[Revision comparison data]
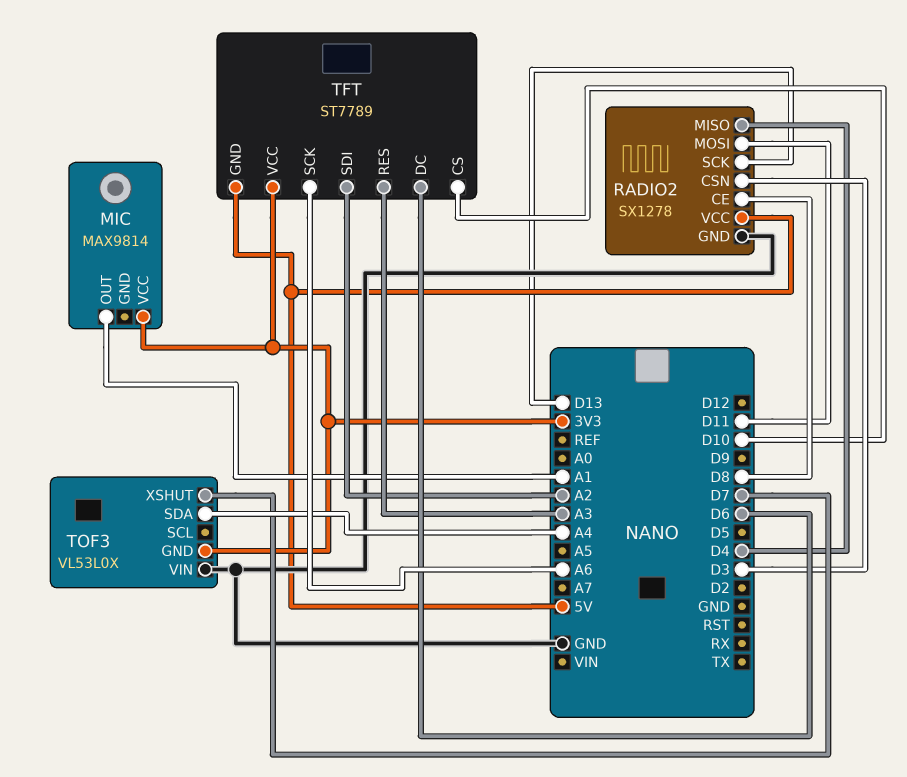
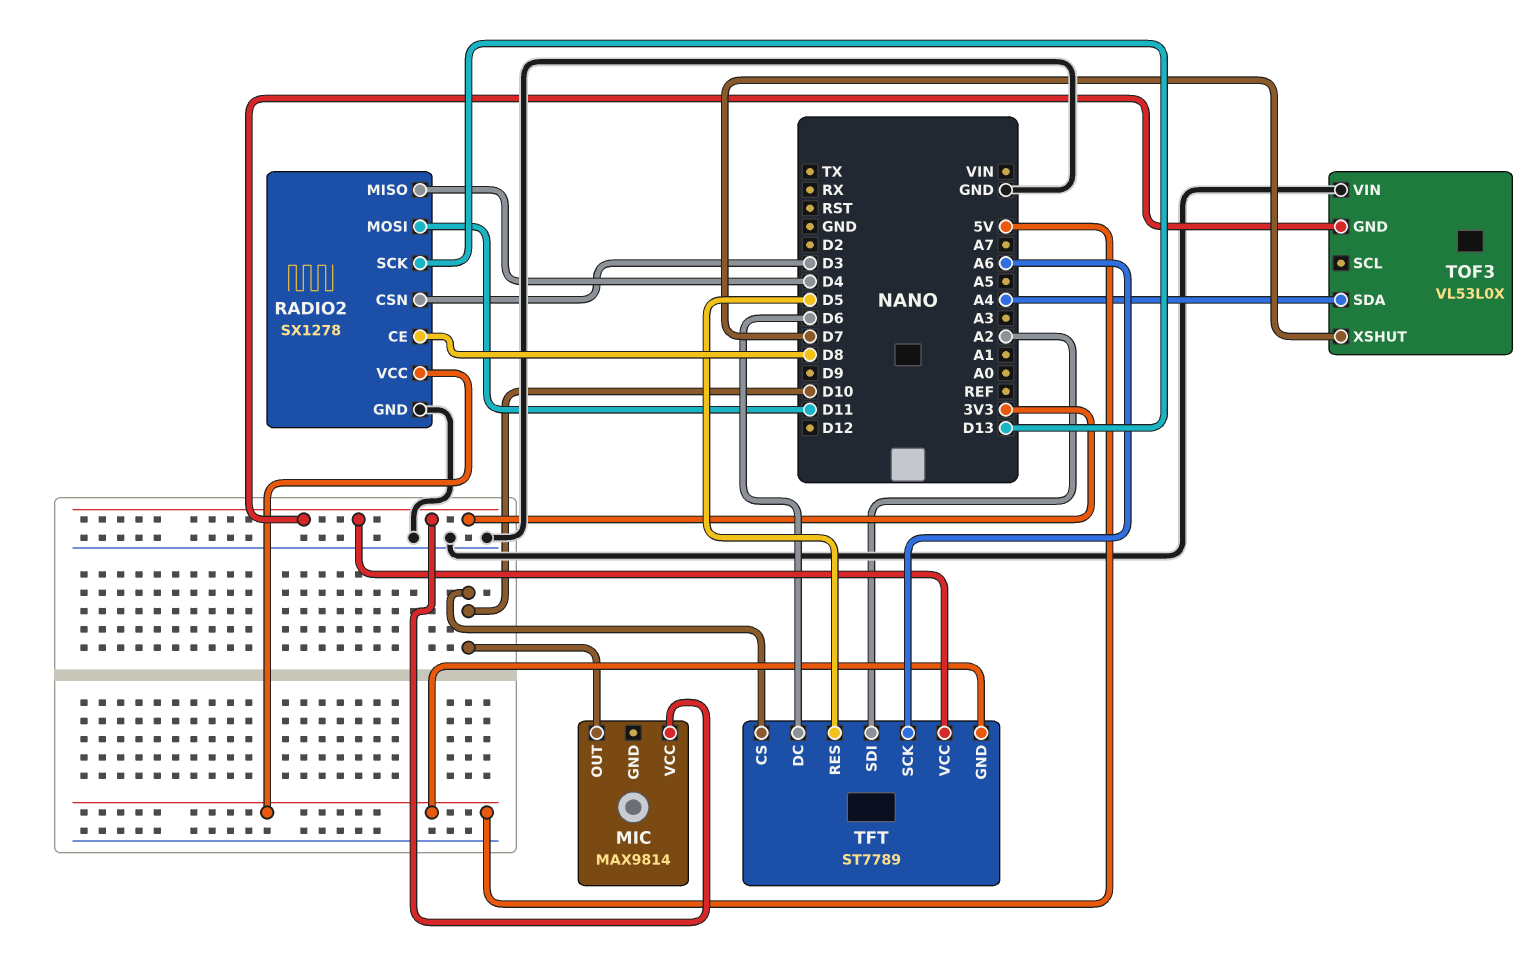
MIC pin OUT: A1 -> D10
TFT pin RES: A3 -> D5

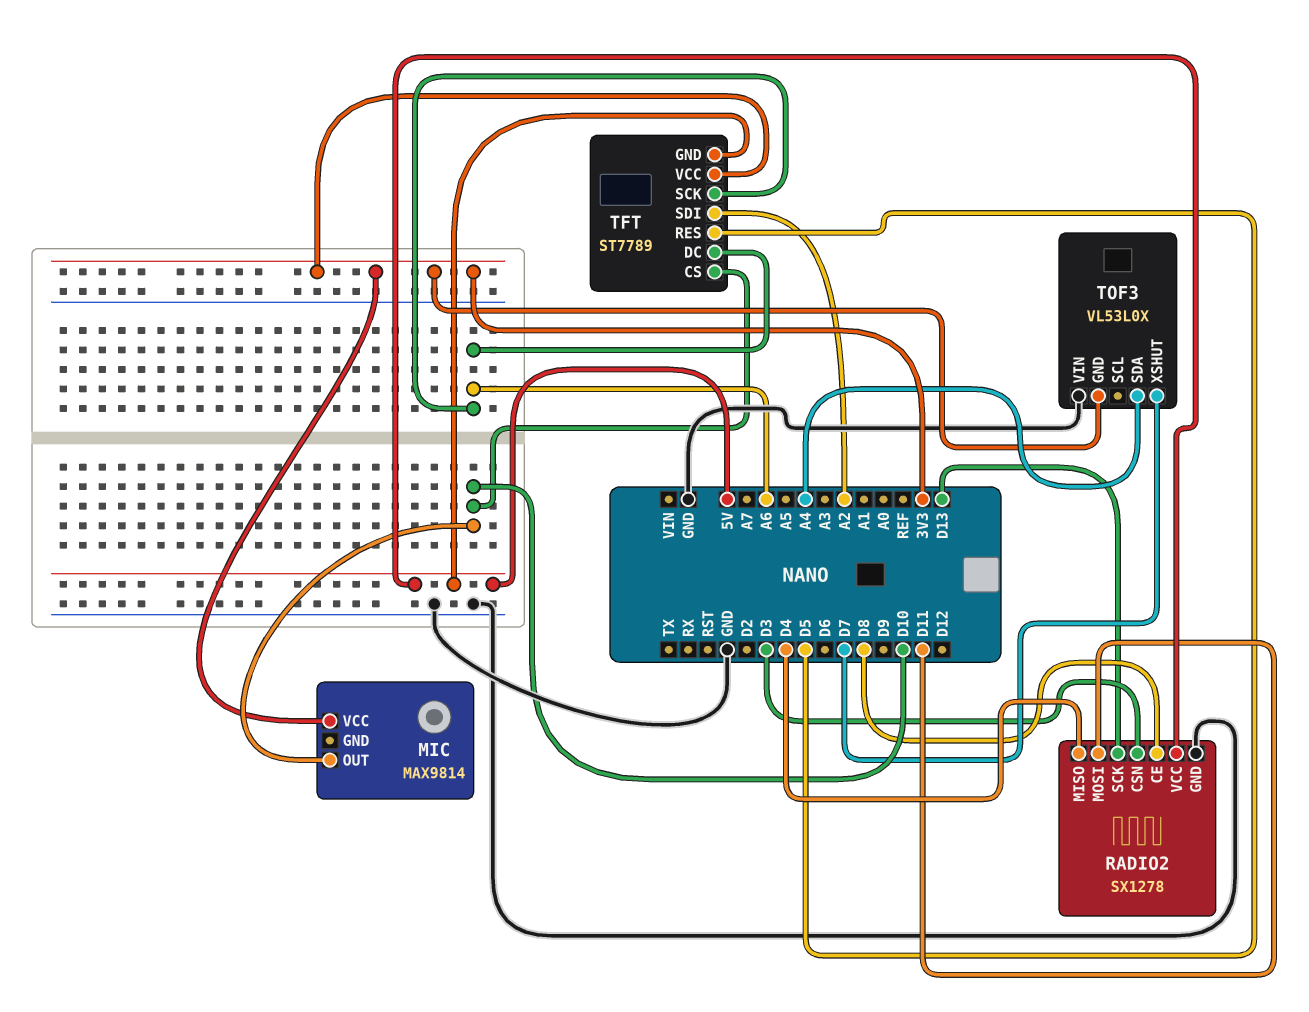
TFT pin DC: D6 -> A6

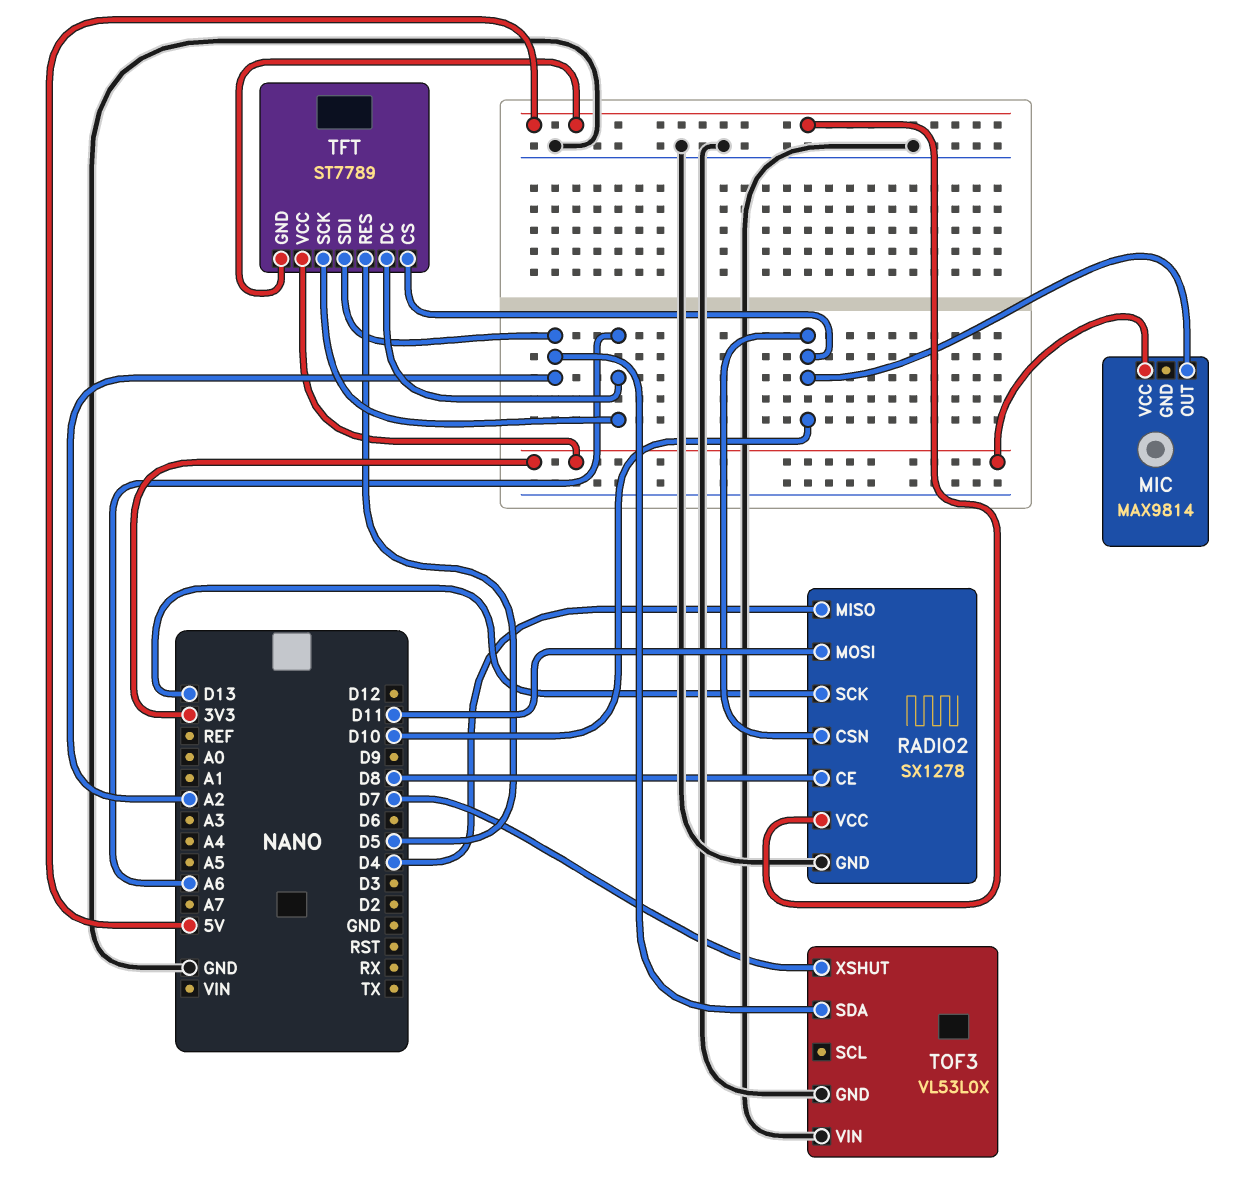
RADIO2 pin CSN: D3 -> D10
TOF3 pin GND: 3V3 -> GND
TOF3 pin SDA: A4 -> A2

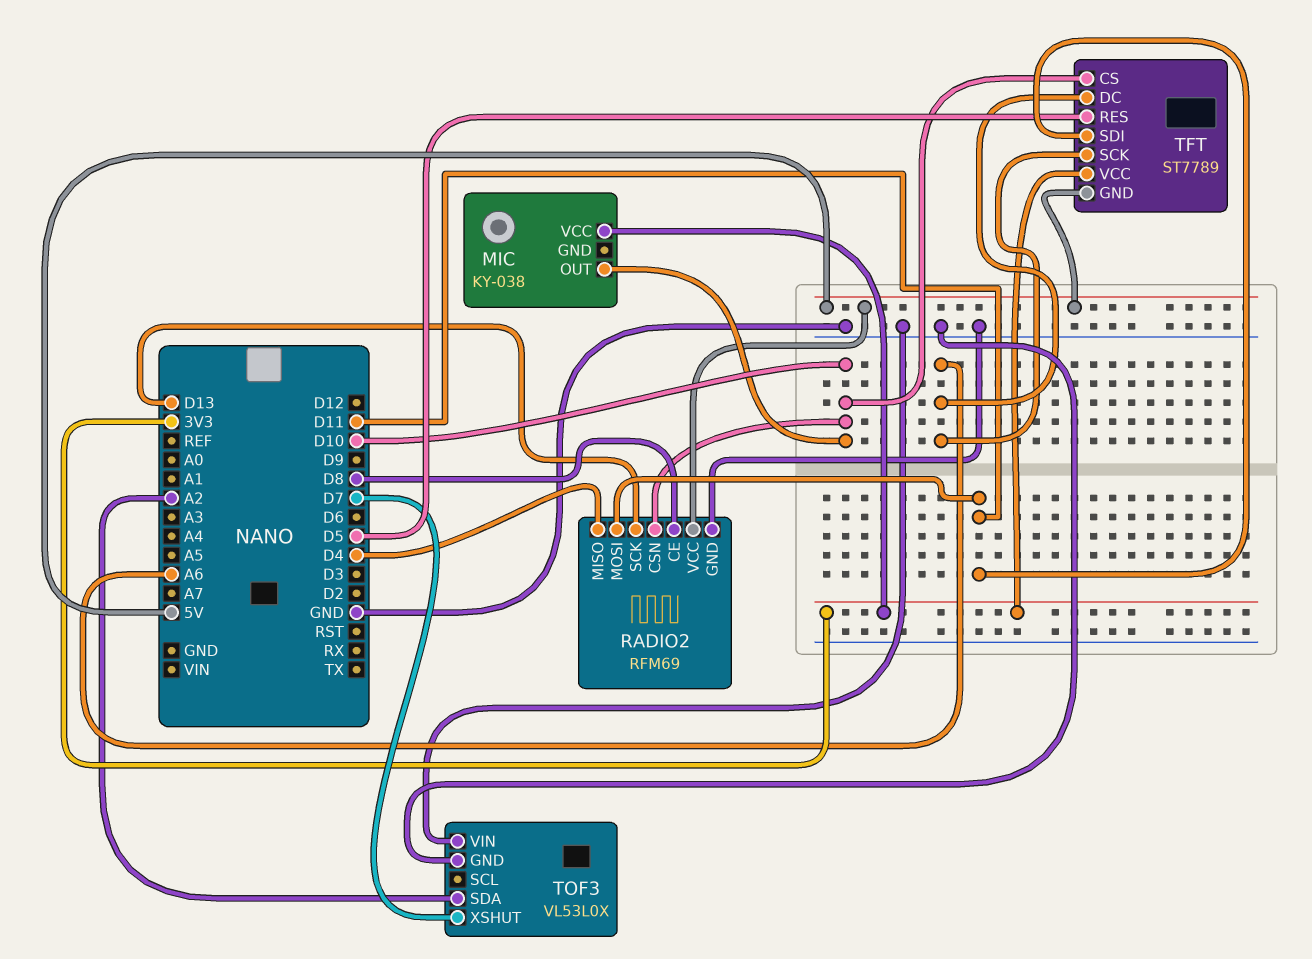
MIC: MAX9814 -> KY-038
RADIO2: SX1278 -> RFM69
TFT pin SDI: A2 -> D11

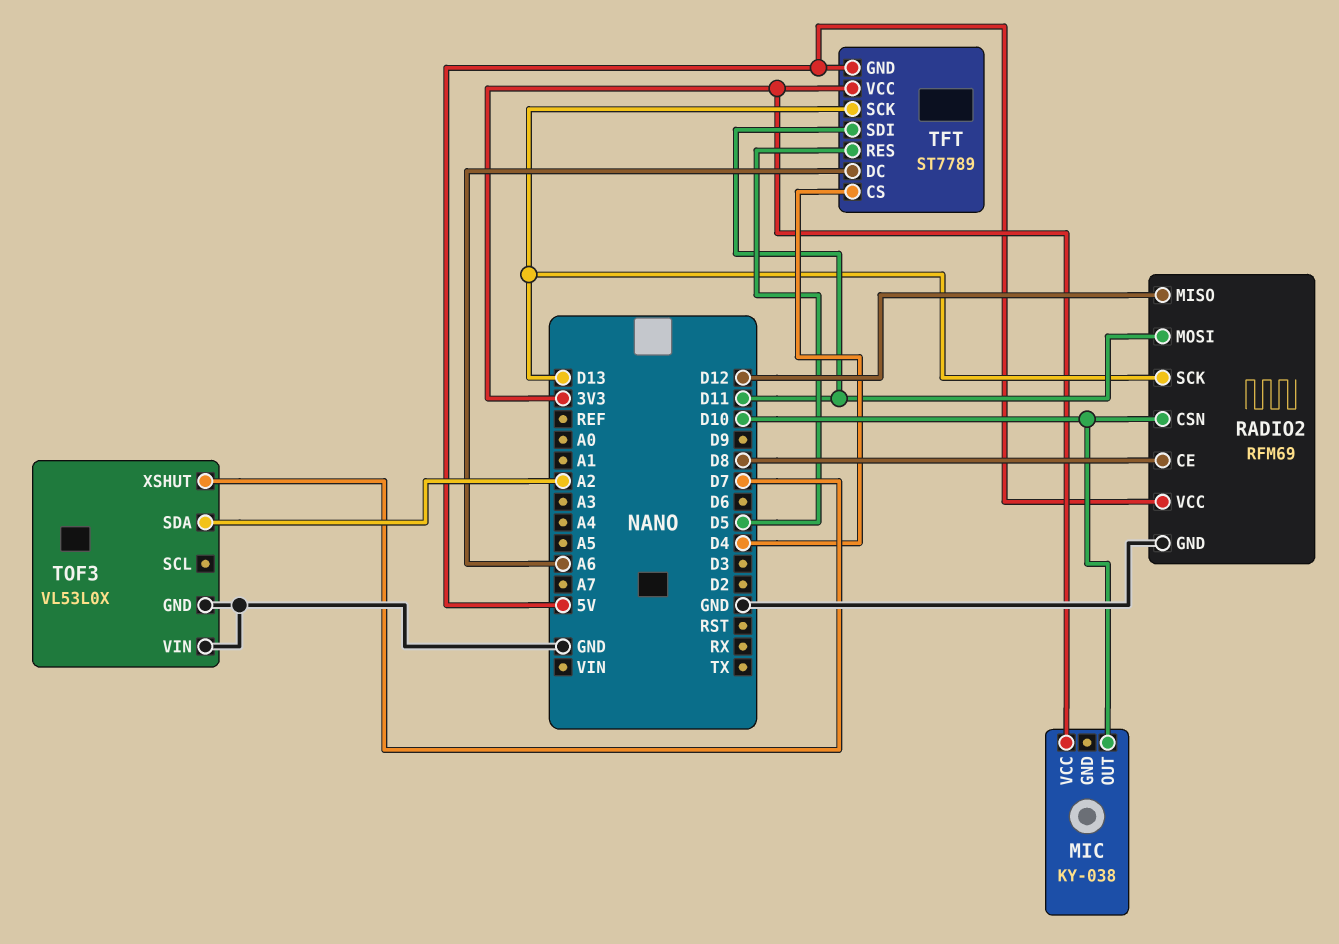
RADIO2 pin MISO: D4 -> D12
TFT pin CS: D10 -> D4
TFT pin SCK: A6 -> D13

Exercise aim> No pictures should appear in the copy. Reproduce exactly the lines from the line containing "RADIO2: SX1278 -> RFM69" through the last line of the data, inclusive.

Exercise answer>
RADIO2: SX1278 -> RFM69
TFT pin SDI: A2 -> D11

RADIO2 pin MISO: D4 -> D12
TFT pin CS: D10 -> D4
TFT pin SCK: A6 -> D13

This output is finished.